Work item - Once the pictures are set aside, transcribe the remaining data exactly.

Provided material -
......
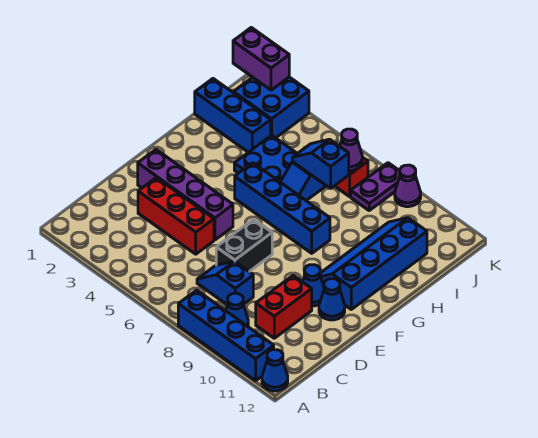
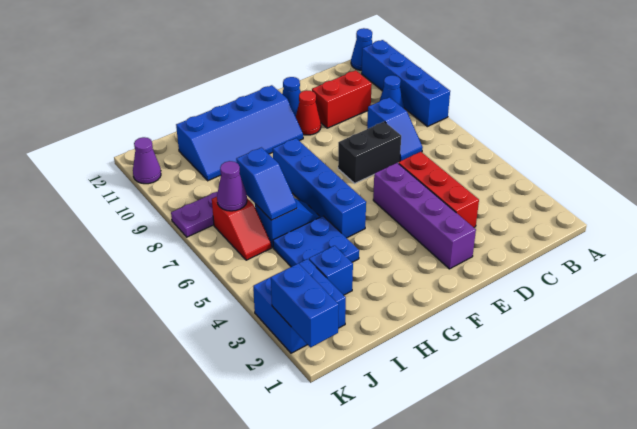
blue cone E10 level 1 -> red cone E10 level 1
blue brick I1:I3 level 1 -> blue brick I3 level 1
purple brick K1:K2 level 2 -> blue brick K1:K2 level 2
purple cone K9 level 1 -> purple cone K11 level 1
......
Your response -
blue cone E10 level 1 -> red cone E10 level 1
blue brick I1:I3 level 1 -> blue brick I3 level 1
purple brick K1:K2 level 2 -> blue brick K1:K2 level 2
purple cone K9 level 1 -> purple cone K11 level 1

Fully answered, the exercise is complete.